*What the task requires*
Nothing but the text should be carried over: reproduce all the data exactly and leave out every image.

────────────────

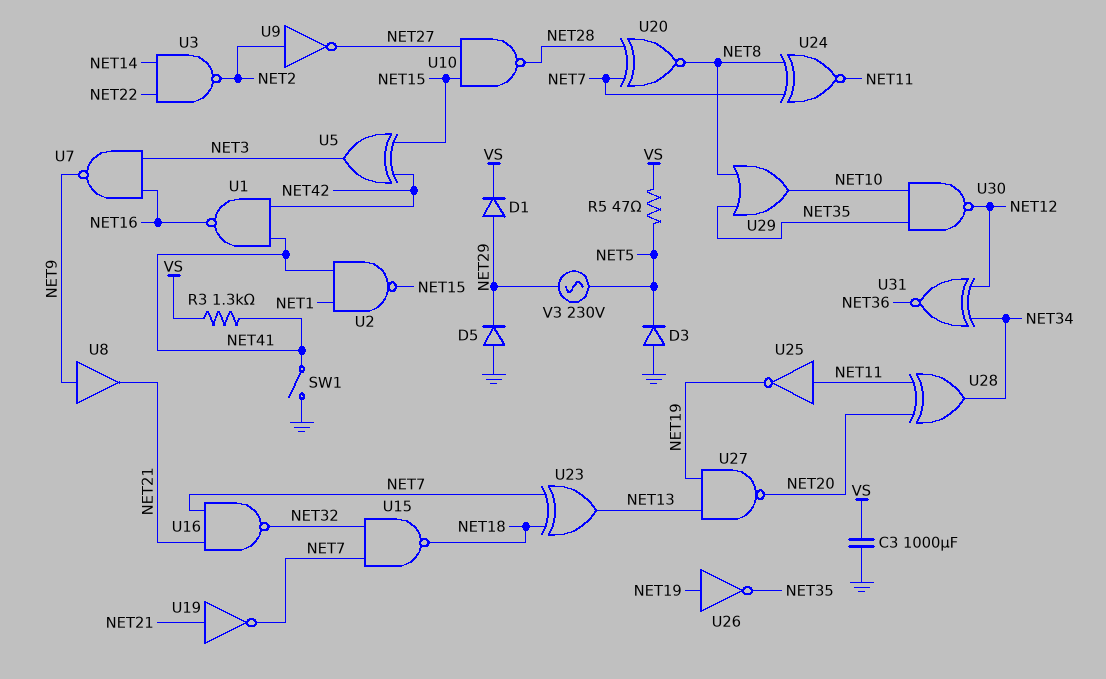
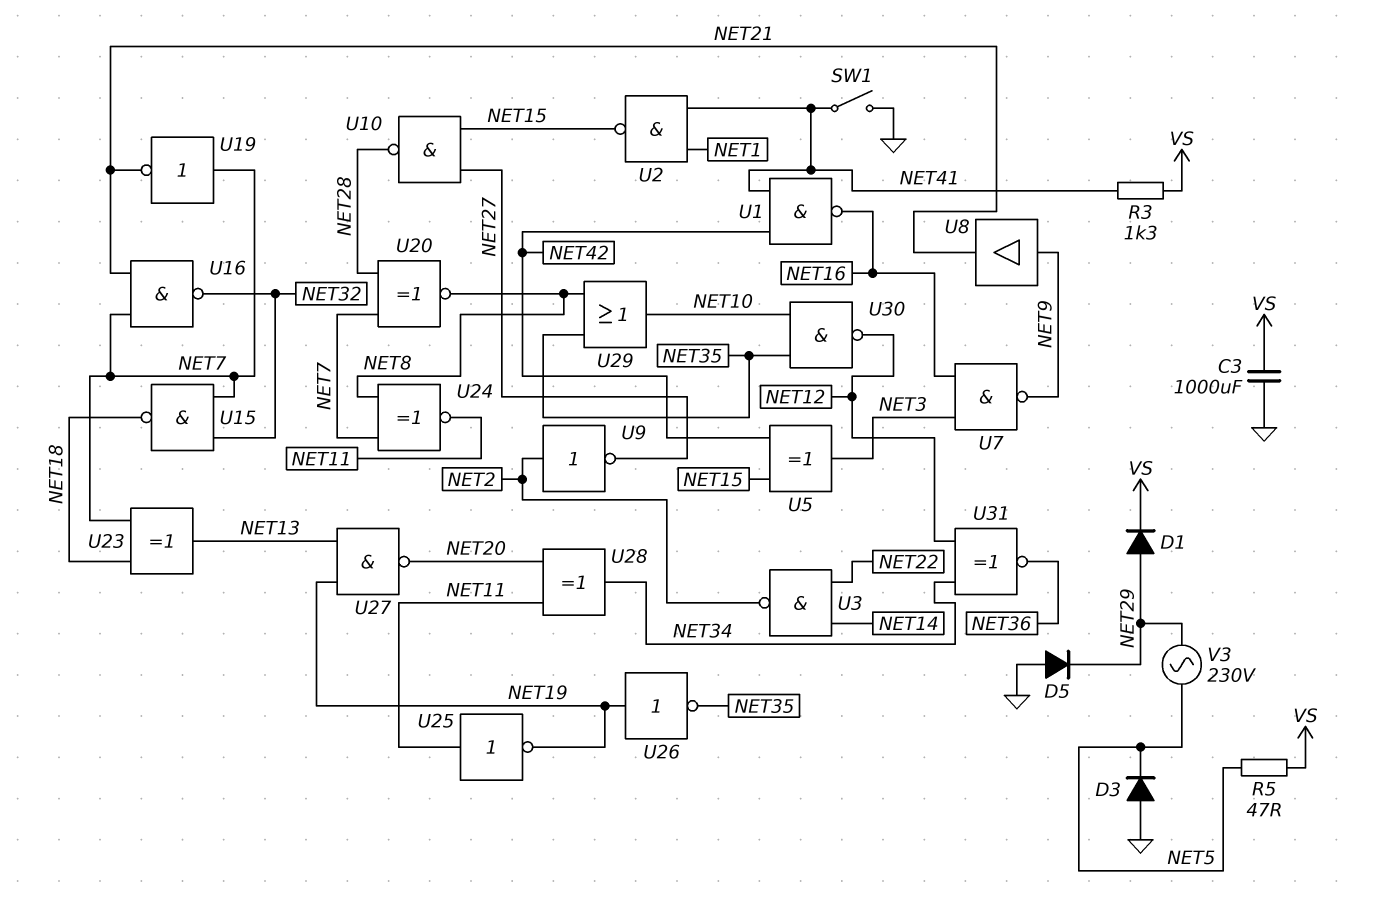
U19: NOT (in NET21, out NET7) -> NOT (in NET7, out NET21)

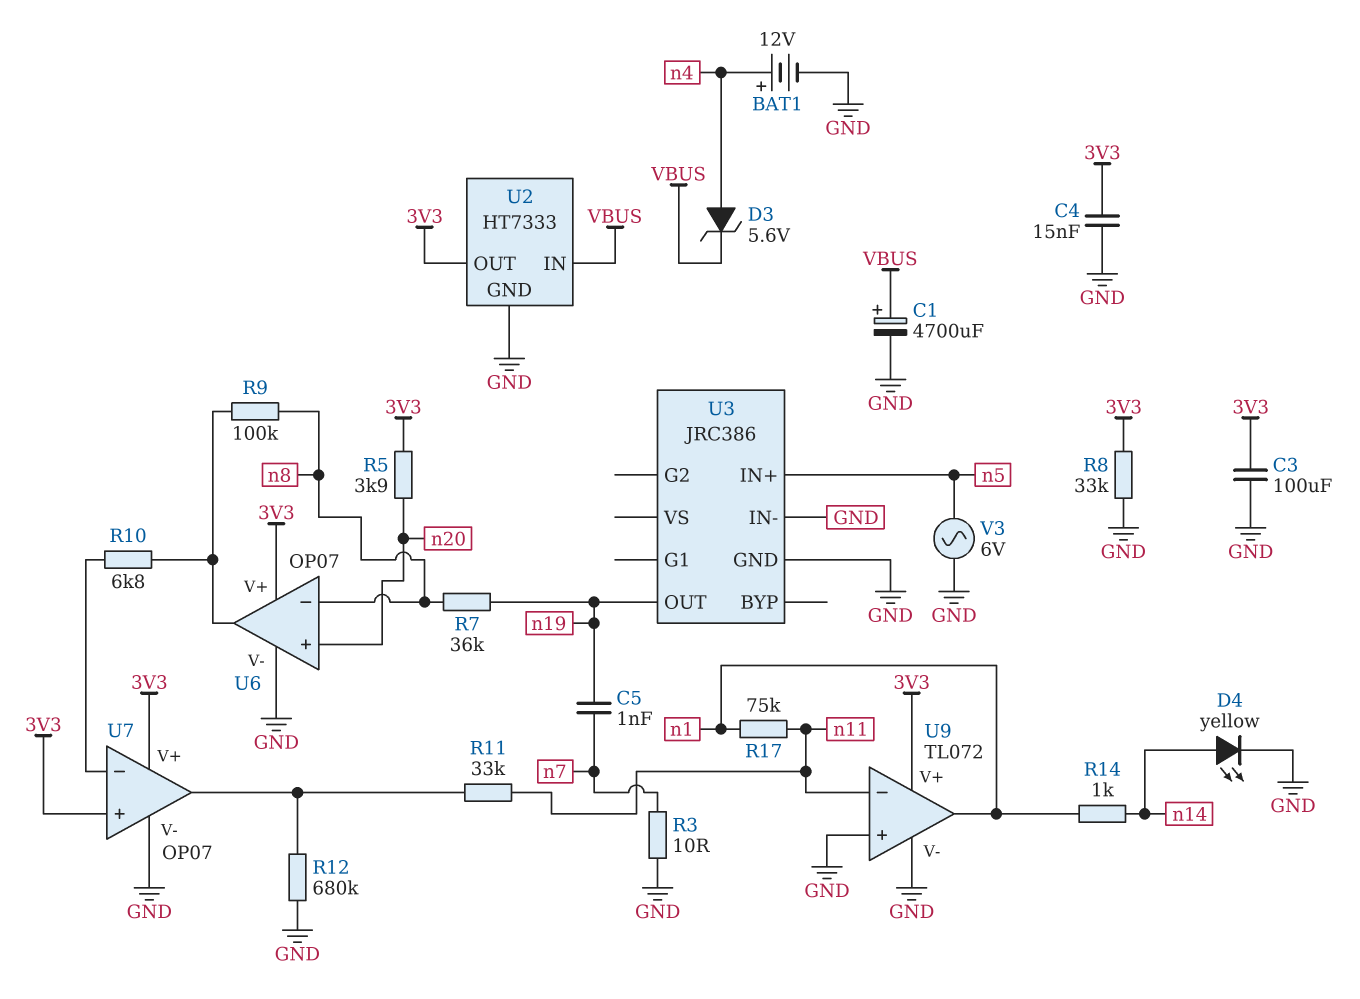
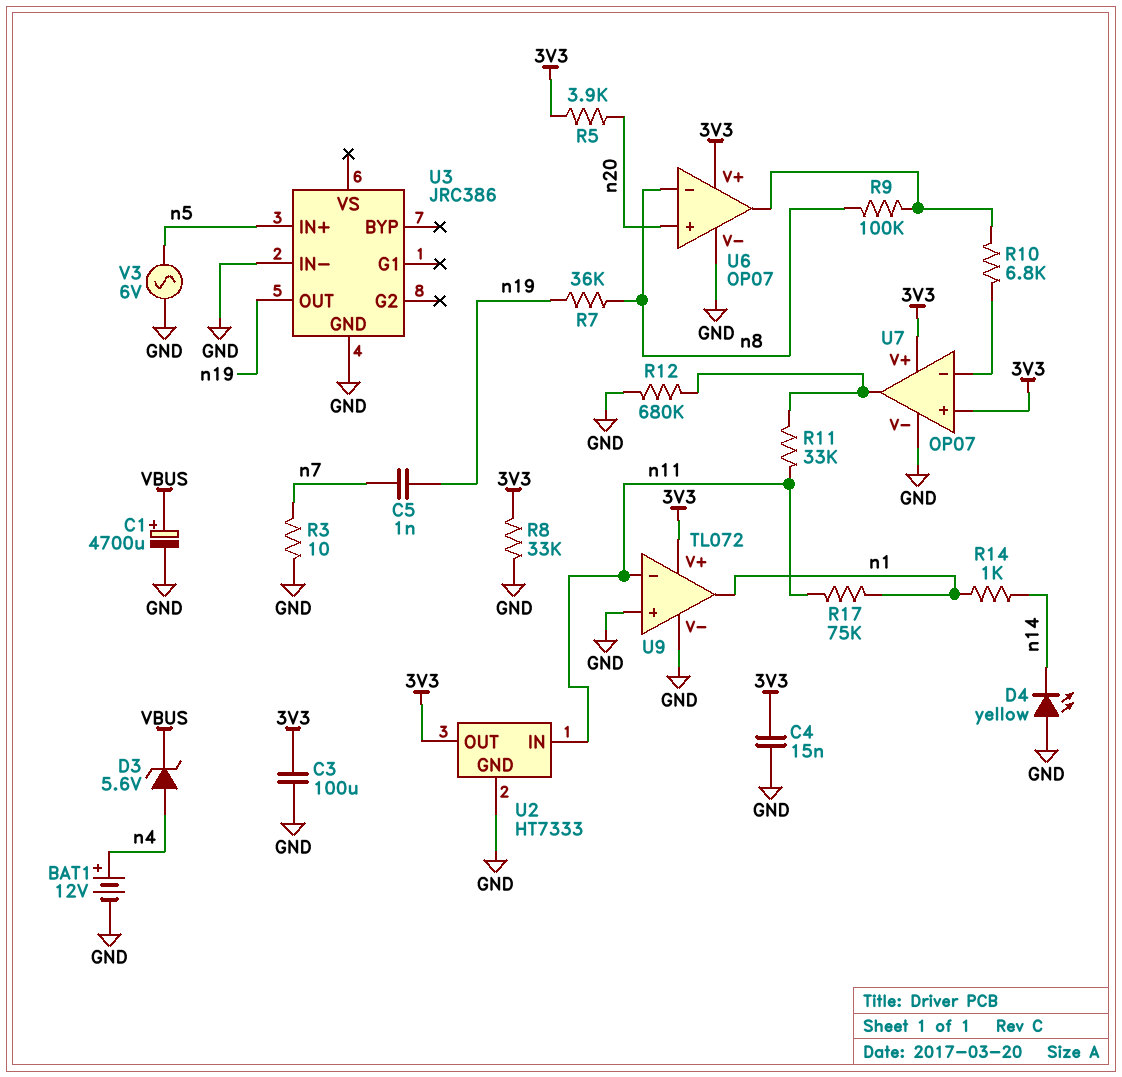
D4: LED yellow (A n14, K GND) -> LED yellow (A GND, K n14)
U2 pin IN: VBUS -> n11

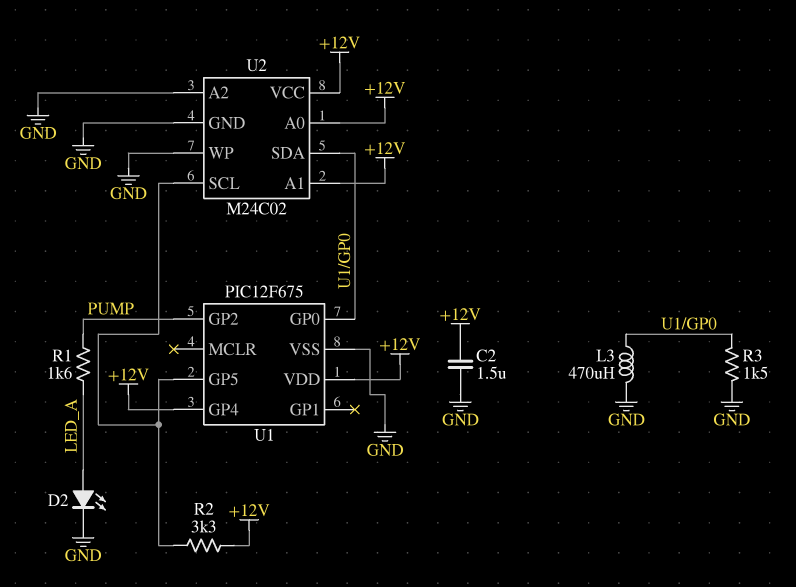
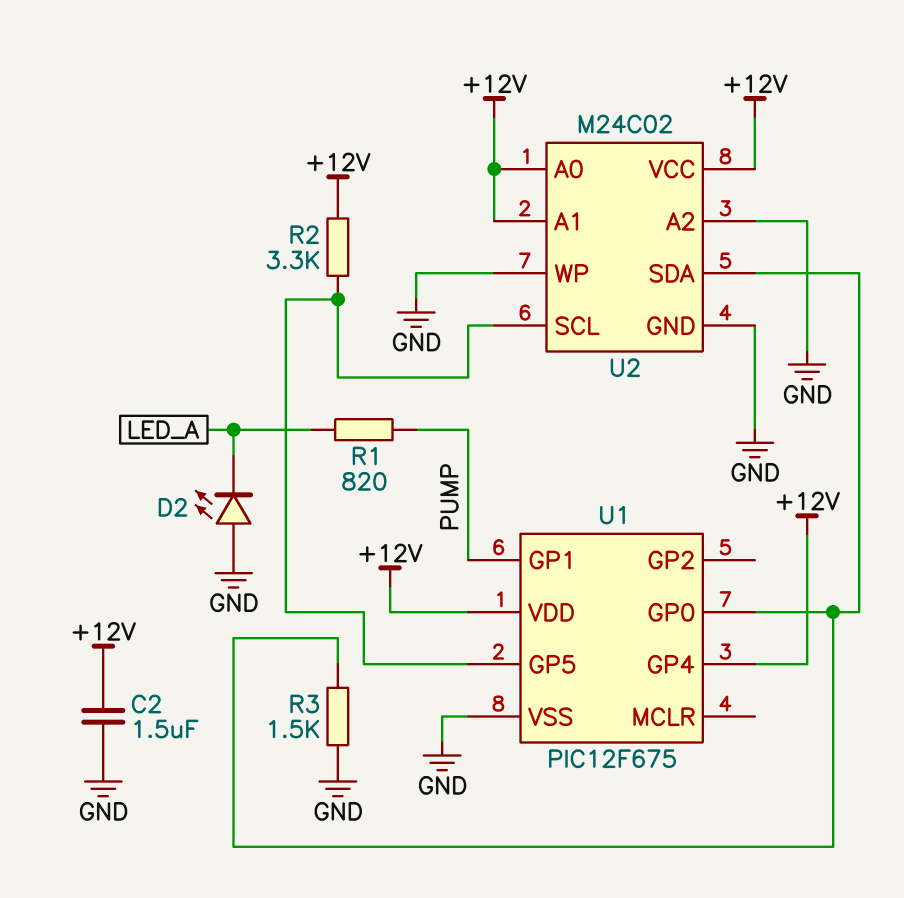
D2: LED (A LED_A, K GND) -> LED (A GND, K LED_A)
L3: 470uH (GND, U1/GP0) -> none
R1: 1.6k (LED_A, PUMP) -> 820 (LED_A, PUMP)
U1 pin GP1: none -> PUMP
U1 pin GP2: PUMP -> none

────────────────

*Answer to the exercise*
U19: NOT (in NET21, out NET7) -> NOT (in NET7, out NET21)

D4: LED yellow (A n14, K GND) -> LED yellow (A GND, K n14)
U2 pin IN: VBUS -> n11

D2: LED (A LED_A, K GND) -> LED (A GND, K LED_A)
L3: 470uH (GND, U1/GP0) -> none
R1: 1.6k (LED_A, PUMP) -> 820 (LED_A, PUMP)
U1 pin GP1: none -> PUMP
U1 pin GP2: PUMP -> none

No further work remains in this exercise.